The entries are to be output in full, word for word.

Before-and-after change data:
+ + + +

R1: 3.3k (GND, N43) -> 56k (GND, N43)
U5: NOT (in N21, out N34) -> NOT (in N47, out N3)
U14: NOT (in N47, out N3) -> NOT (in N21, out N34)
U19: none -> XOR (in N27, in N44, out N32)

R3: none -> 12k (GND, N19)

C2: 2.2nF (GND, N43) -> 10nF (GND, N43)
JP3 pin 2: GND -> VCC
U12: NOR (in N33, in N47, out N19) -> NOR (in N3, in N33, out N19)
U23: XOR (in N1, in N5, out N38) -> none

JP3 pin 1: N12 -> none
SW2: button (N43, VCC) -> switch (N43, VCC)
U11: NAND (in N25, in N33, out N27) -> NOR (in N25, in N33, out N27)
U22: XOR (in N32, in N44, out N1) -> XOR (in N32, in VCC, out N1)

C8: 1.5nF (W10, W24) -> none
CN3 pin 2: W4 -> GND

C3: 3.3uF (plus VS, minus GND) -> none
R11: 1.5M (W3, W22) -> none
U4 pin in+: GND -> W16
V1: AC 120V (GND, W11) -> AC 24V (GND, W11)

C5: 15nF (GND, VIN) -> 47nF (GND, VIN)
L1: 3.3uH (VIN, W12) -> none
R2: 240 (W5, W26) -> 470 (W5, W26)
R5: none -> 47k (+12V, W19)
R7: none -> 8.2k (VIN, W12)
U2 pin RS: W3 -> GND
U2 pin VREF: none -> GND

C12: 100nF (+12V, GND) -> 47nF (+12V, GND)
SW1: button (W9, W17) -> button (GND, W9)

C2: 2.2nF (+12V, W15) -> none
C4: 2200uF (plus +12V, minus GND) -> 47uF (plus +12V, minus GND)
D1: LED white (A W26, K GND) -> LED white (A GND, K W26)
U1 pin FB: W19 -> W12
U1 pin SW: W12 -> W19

+ + + +

▸ **Exercise solution**
R1: 3.3k (GND, N43) -> 56k (GND, N43)
U5: NOT (in N21, out N34) -> NOT (in N47, out N3)
U14: NOT (in N47, out N3) -> NOT (in N21, out N34)
U19: none -> XOR (in N27, in N44, out N32)

R3: none -> 12k (GND, N19)

C2: 2.2nF (GND, N43) -> 10nF (GND, N43)
JP3 pin 2: GND -> VCC
U12: NOR (in N33, in N47, out N19) -> NOR (in N3, in N33, out N19)
U23: XOR (in N1, in N5, out N38) -> none

JP3 pin 1: N12 -> none
SW2: button (N43, VCC) -> switch (N43, VCC)
U11: NAND (in N25, in N33, out N27) -> NOR (in N25, in N33, out N27)
U22: XOR (in N32, in N44, out N1) -> XOR (in N32, in VCC, out N1)

C8: 1.5nF (W10, W24) -> none
CN3 pin 2: W4 -> GND

C3: 3.3uF (plus VS, minus GND) -> none
R11: 1.5M (W3, W22) -> none
U4 pin in+: GND -> W16
V1: AC 120V (GND, W11) -> AC 24V (GND, W11)

C5: 15nF (GND, VIN) -> 47nF (GND, VIN)
L1: 3.3uH (VIN, W12) -> none
R2: 240 (W5, W26) -> 470 (W5, W26)
R5: none -> 47k (+12V, W19)
R7: none -> 8.2k (VIN, W12)
U2 pin RS: W3 -> GND
U2 pin VREF: none -> GND

C12: 100nF (+12V, GND) -> 47nF (+12V, GND)
SW1: button (W9, W17) -> button (GND, W9)

C2: 2.2nF (+12V, W15) -> none
C4: 2200uF (plus +12V, minus GND) -> 47uF (plus +12V, minus GND)
D1: LED white (A W26, K GND) -> LED white (A GND, K W26)
U1 pin FB: W19 -> W12
U1 pin SW: W12 -> W19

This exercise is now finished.